(Coordinate-based object records)

--- START ---

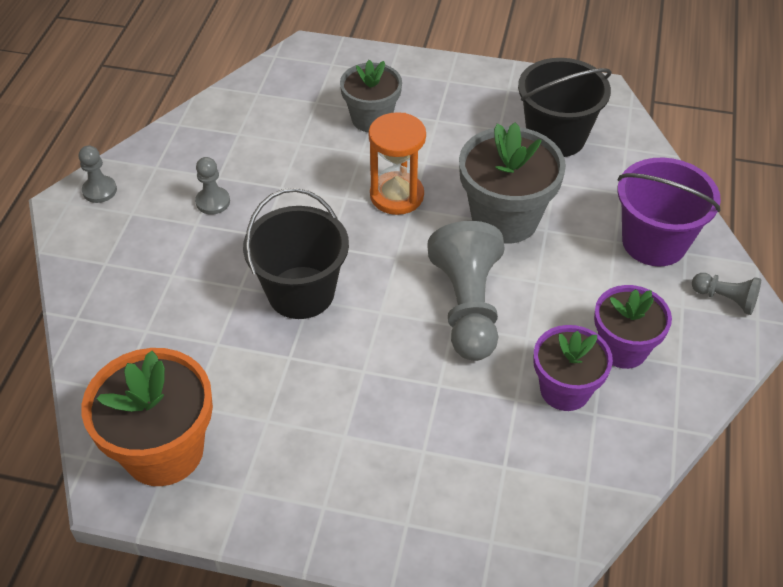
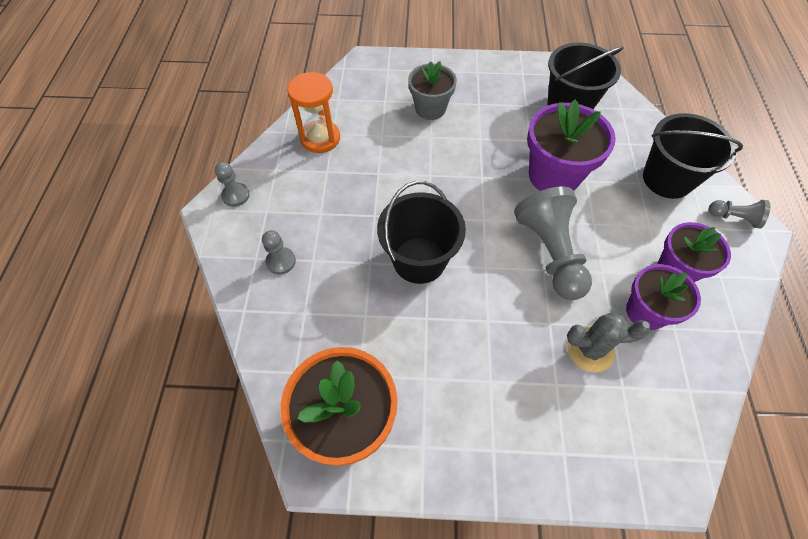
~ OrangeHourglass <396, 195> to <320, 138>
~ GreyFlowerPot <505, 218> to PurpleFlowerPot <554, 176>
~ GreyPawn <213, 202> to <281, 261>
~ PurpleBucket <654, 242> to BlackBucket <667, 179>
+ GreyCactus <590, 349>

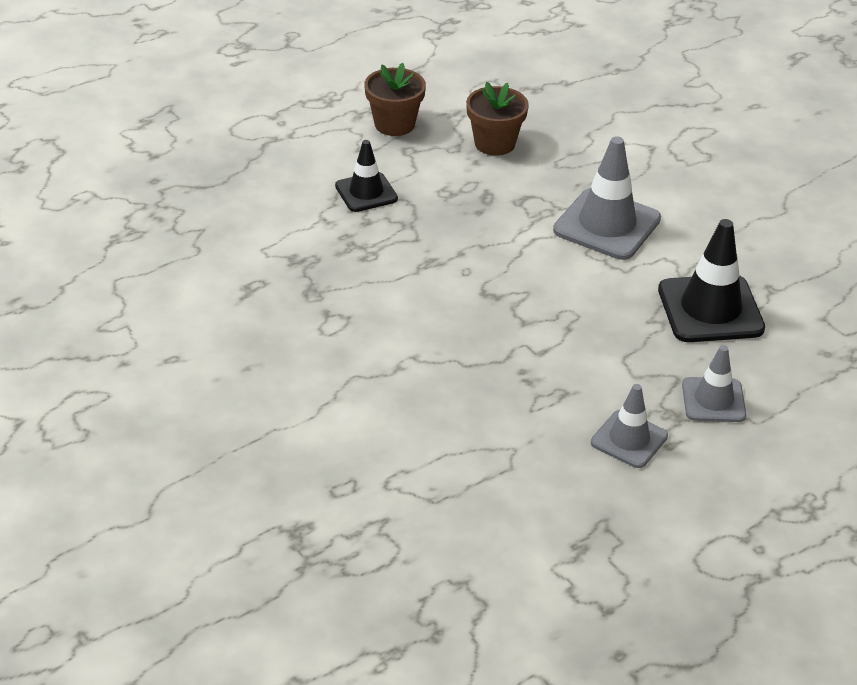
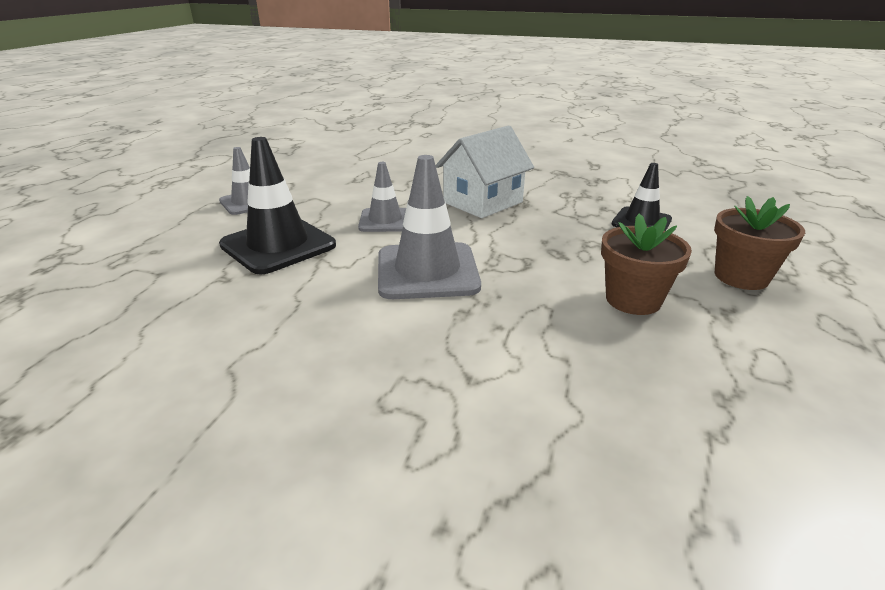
~ GreyTrafficCone <629, 439> to <385, 220>
+ WhiteHouse <482, 202>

--- END ---

- **WHAT YOU ARE ASKED TO DO**:
Every picture stays out; reproduce exactly the lines from the one with "BlackBucket <667, 179>" through the last line of the data above.

- **ANSWER SECTION**:
~ PurpleBucket <654, 242> to BlackBucket <667, 179>
+ GreyCactus <590, 349>

~ GreyTrafficCone <629, 439> to <385, 220>
+ WhiteHouse <482, 202>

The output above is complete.